Return the full listing unchanged, apart from leaving out its images.

- Information supplied
>>>

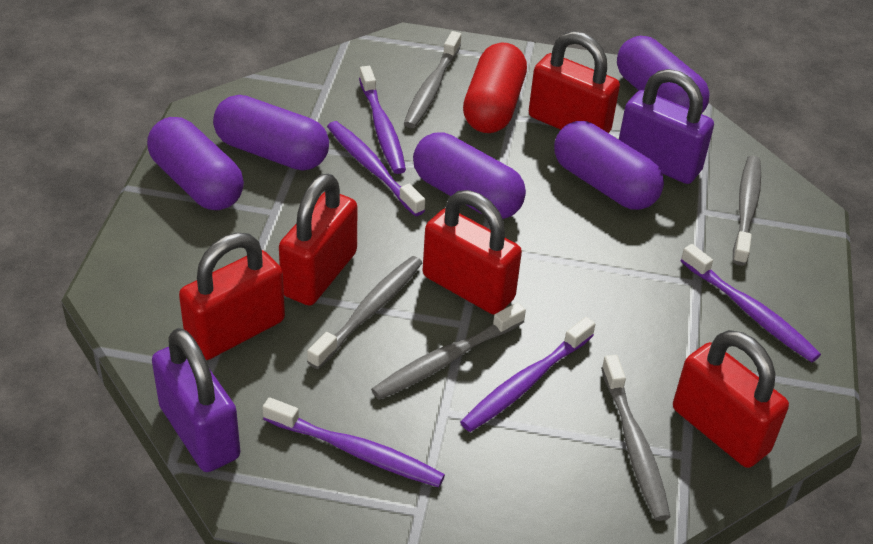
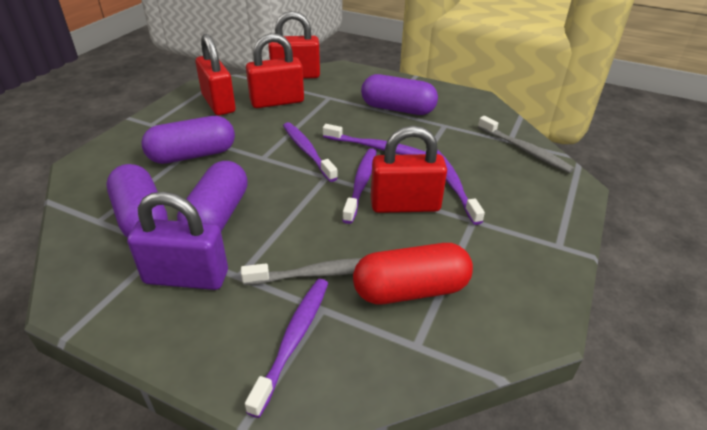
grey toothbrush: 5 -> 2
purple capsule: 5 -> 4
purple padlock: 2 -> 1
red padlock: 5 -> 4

<<<

- Finished task
grey toothbrush: 5 -> 2
purple capsule: 5 -> 4
purple padlock: 2 -> 1
red padlock: 5 -> 4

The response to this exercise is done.